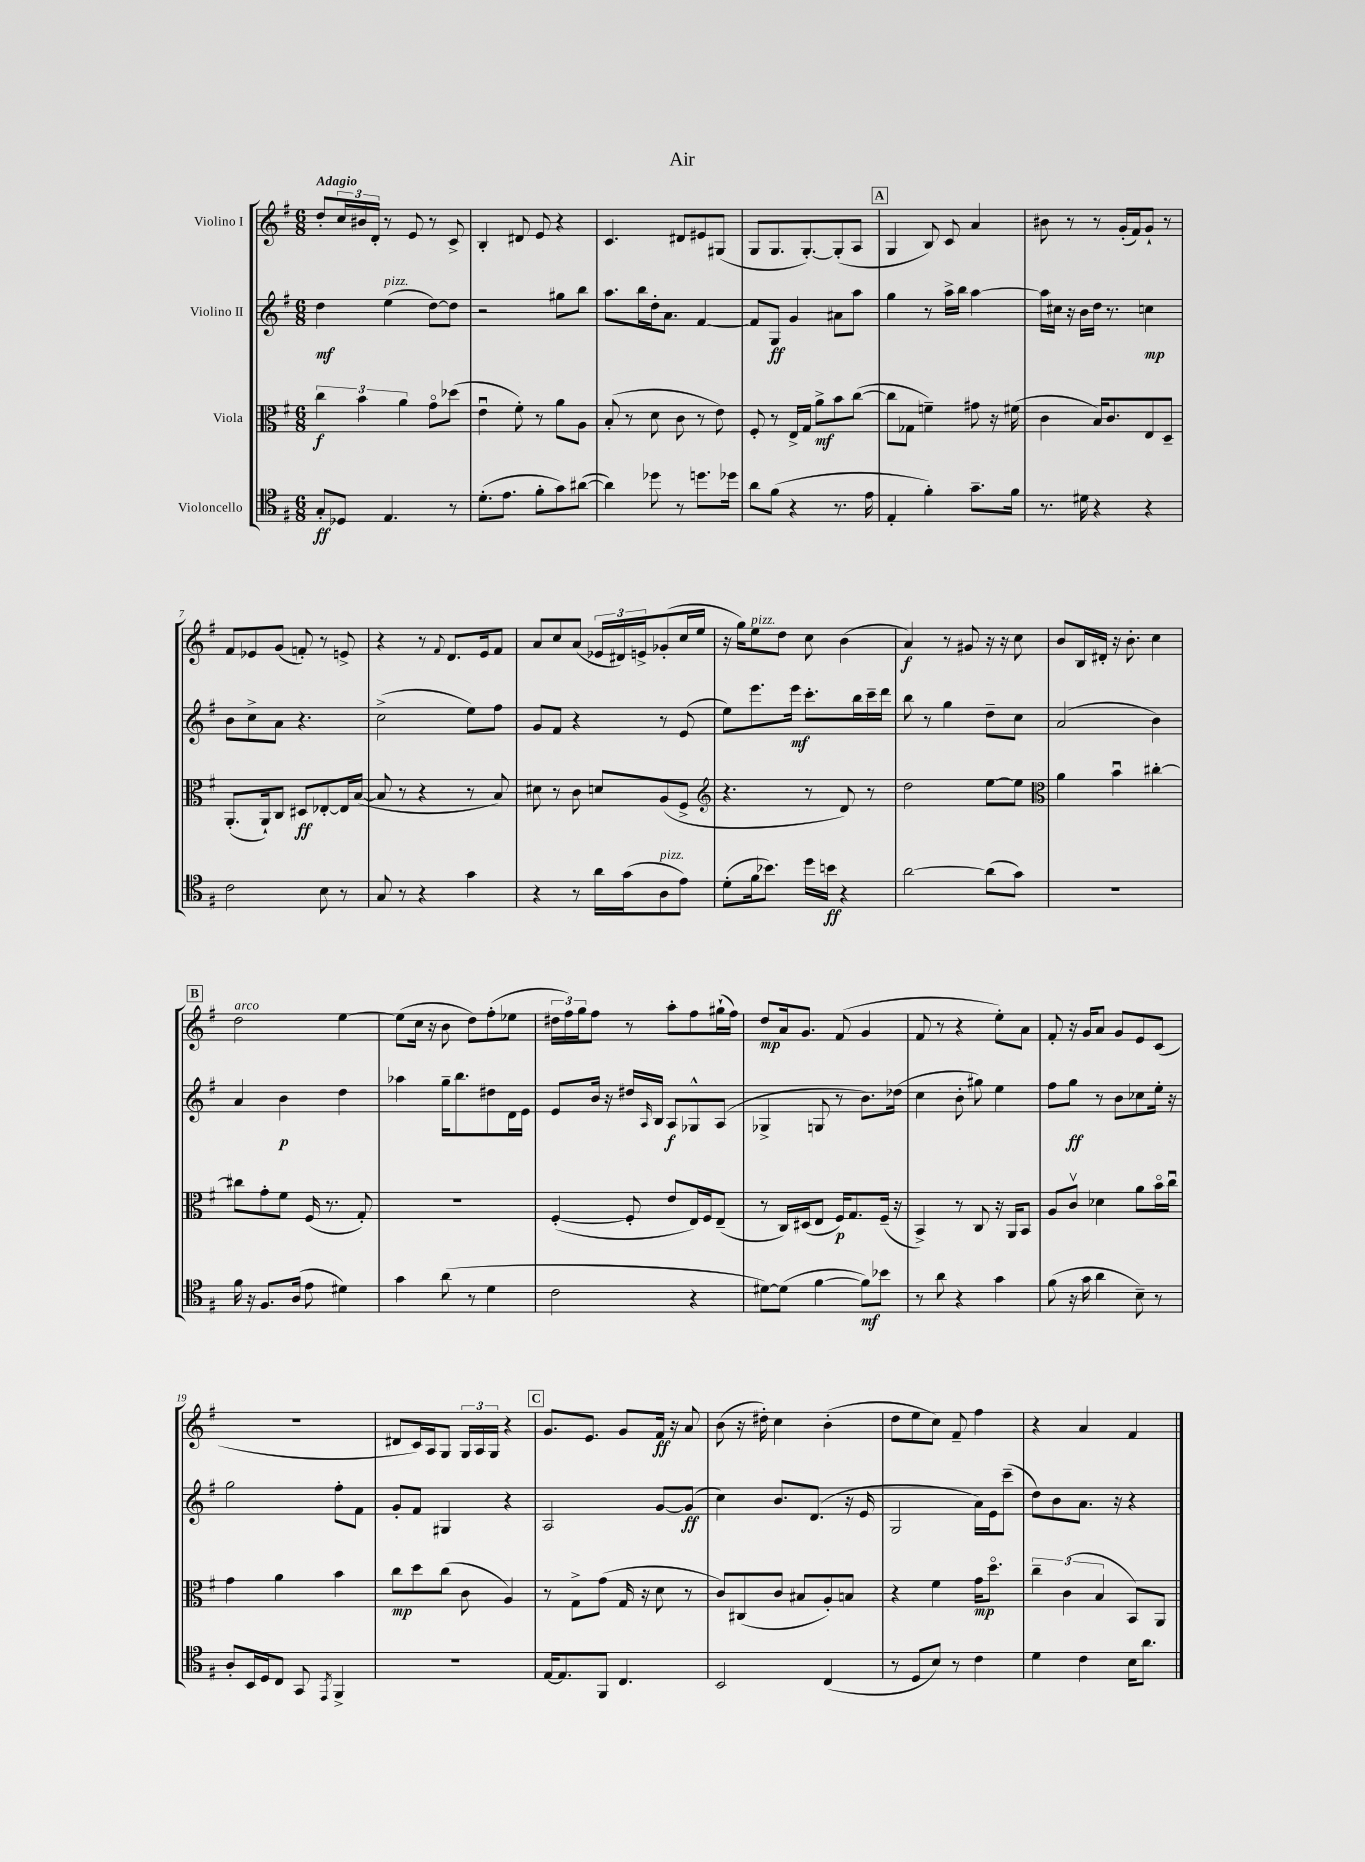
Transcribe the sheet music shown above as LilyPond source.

\header { title = "Air" }
<<
\new StaffGroup <<
\new Staff = "s0" \with { instrumentName = "Violino I" } {
    \clef treble \key g \major \numericTimeSignature \time 6/8 \tempo "Adagio"
    d''8-. \tuplet 3/2 { c''16 bis'16 d'16-. } r8 e'8 r8 c'8-> |
    b4-. dis'8 e'8 r4 |
    c'4. dis'8 eis'8 gis8( |
    g8 g8. g8.~-.) g8-.( a8 |
    \mark \markup { \box "A" } g4 b8) c'8 a'4 |
    bis'8 r8 r8 g'16-.( fis'16) g'8-! r8 |
    fis'8 ees'8 g'8( f'8-.) r8 e'8-> |
    r4 r8 \appoggiatura { fis'8 } d'8. e'16 fis'8 |
    a'8 c''8 a'8( \tuplet 3/2 { ees'16 dis'16) e'16-> } ges'8-.( c''16 e''16 |
    r16 g''16) e''8^\markup { \italic "pizz." } d''8 c''8 b'4( |
    a'4\f) r8 gis'8 r16 r16 c''8 |
    b'8 b16 dis'16-. r16 b'8.-. c''4 |
    \mark \markup { \box "B" } d''2^\markup { \italic "arco" } e''4~ |
    e''8( c''16 r16 b'8 d''8) fis''8-.( ees''8 |
    \tuplet 3/2 { dis''16 fis''16) g''16 } fis''8 r8 a''8-. fis''8 gis''16-!( fis''16) |
    d''8\mp a'16 g'8. fis'8( g'4 |
    fis'8 r8 r4 e''8-.) a'8 |
    fis'8-. r16 g'16 a'8 g'8 e'8 c'8( |
    R2. |
    dis'8 c'16) a16 g8 \tuplet 3/2 { g16 a16 g16 } r4 |
    \mark \markup { \box "C" } g'8. e'8. g'8 fis'16\ff r16 a'8 |
    b'8( r16 dis''16-.) c''4 b'4-.( |
    d''8 e''8 c''8) fis'8-- fis''4 |
    r4 a'4 fis'4 \bar "|." |
}
\new Staff = "s1" \with { instrumentName = "Violino II" } {
    \clef treble \key g \major \numericTimeSignature \time 6/8
    d''4\mf e''4^\markup { \italic "pizz." }( d''8~) d''8 |
    r2 gis''8 b''8 |
    a''8. b''16 d''16-. a'8. fis'4~ |
    fis'8 g8\ff g'4 ais'8 a''8 |
    \mark \markup { \box "A" } g''4 r8 a''16-> b''16 a''4~ |
    a''16 cis''16 r16 b'16 d''16 r8. c''4\mp |
    b'8 c''8-> a'8 r4. |
    c''2->( e''8) fis''8 |
    g'8 fis'8 r4 r8 e'8( |
    e''8) e'''8. e'''16\mf c'''8.-. b''16 c'''16-- d'''16 |
    b''8 r8 g''4 d''8-- c''8 |
    a'2( b'4) |
    \mark \markup { \box "B" } a'4 b'4\p d''4 |
    aes''4 g''16-- b''8. dis''8 d'16 e'16 |
    e'8 b'16 r16 dis''16 \grace { a16 } b16 a8\f ges8-^ a8( |
    ges4-> g8 r8 b'8.) des''16( |
    c''4 b'8-. gis''8) e''4 |
    fis''8 g''8\ff r8 b'8 ces''8 e''16-. r16 |
    g''2 fis''8-. fis'8 |
    g'8-. fis'8 gis4 r4 |
    \mark \markup { \box "C" } a2 g'8~ g'8\ff( |
    c''4) b'8. d'8.( r16 e'16 |
    g2 a'16) e'16 c'''8--( |
    d''8) b'8 a'8. r16 r4 \bar "|." |
}
\new Staff = "s2" \with { instrumentName = "Viola" } {
    \clef alto \key g \major \numericTimeSignature \time 6/8
    \tuplet 3/2 { c''4\f b'4 a'4 } g'8\flageolet des''8( |
    e'4\downbow fis'8-.) r8 a'8 a8 |
    b8-.( r8 d'8 c'8 r8 e'8) |
    fis8-. r8 e16-> g16 a'8->\mf b'8 c''8~( |
    \mark \markup { \box "A" } c''8 ges8 f'4--) gis'8 r16 fis'16( |
    c'4 b16) c'8. e8 d8-- |
    a,8.-.( a,16-!) c8 dis8\ff ees8~-. ees16 b16~( |
    b8 r8 r4 r8 b8) |
    dis'8 r8 c'8 d'8 a8( fis8-> |
    \clef treble r4. r8 d'8) r8 |
    d''2 e''8~ e''8 |
    \clef alto a'4 b'4\downbow cis''4~-. |
    \mark \markup { \box "B" } cis''8 g'8-. fis'8 fis16( r8. g8-.) |
    R2. |
    fis4~-.( fis8-. e'8 e16) fis16 e8--( |
    r8 c16) dis16( e8 fis16\p) g8. fis16--( r16 |
    b,4->) r8 c8 r16 a,16 b,8 |
    a8 c'8\upbow des'4 a'8 b'16\flageolet c''16\downbow |
    g'4 a'4 b'4 |
    c''8\mp d''8 c''8( c'8 a4) |
    \mark \markup { \box "C" } r8 g8-> g'8( g16 r16 d'8 r8 |
    c'8) cis8( c'8 bis8 a8-.) b8 |
    r4 fis'4 g'16\mp d''8.\flageolet |
    \tuplet 3/2 { c''4-- c'4( b4 } b,8) a,8 \bar "|." |
}
\new Staff = "s3" \with { instrumentName = "Violoncello" } {
    \clef tenor \key g \major \numericTimeSignature \time 6/8
    g8-.\ff des8 e4. r8 |
    d'8.-.( e'8. fis'8-. g'8) ais'8~( |
    ais'4) des''8 r8 d''8. des''16 |
    a'8 fis'8( r4 r8. e'16 |
    \mark \markup { \box "A" } e4-. fis'4-.) g'8.-- fis'16 |
    r8. dis'16 r4 r4 |
    c'2 b8 r8 |
    g8 r8 r4 g'4 |
    r4 r8 a'16 g'16( a8^\markup { \italic "pizz." } e'8) |
    d'8-.( fis'16 bes'8.) d''16 b'16\ff r4 |
    a'2~ a'8( g'8) |
    R2. |
    \mark \markup { \box "B" } fis'16 r16 fis8. a16( e'8 dis'4) |
    g'4 a'8( r8 d'4 |
    c'2 r4 |
    dis'8~) dis'8( fis'4~ fis'8\mf) bes'8 |
    r8 a'8 r4 g'4 |
    fis'8( r16 g'16 a'4 b8--) r8 |
    a8-. b,16 d16 c8 g,8 \acciaccatura { e,8 } fis,4-> |
    R2. |
    \mark \markup { \box "C" } e16~ e8. fis,8 c4. |
    b,2 c4( |
    r8 d8 b8) r8 c'4 |
    d'4 c'4 b16 a'8. \bar "|." |
}
>>
>>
··········
**The request:** Show every line of the rows above that contains the string "downbow", reproducing each line in full.

**Task response:**
    e'4\downbow fis'8-.) r8 a'8 a8 |
    \clef alto a'4 b'4\downbow cis''4~-. |
    a8 c'8\upbow des'4 a'8 b'16\flageolet c''16\downbow |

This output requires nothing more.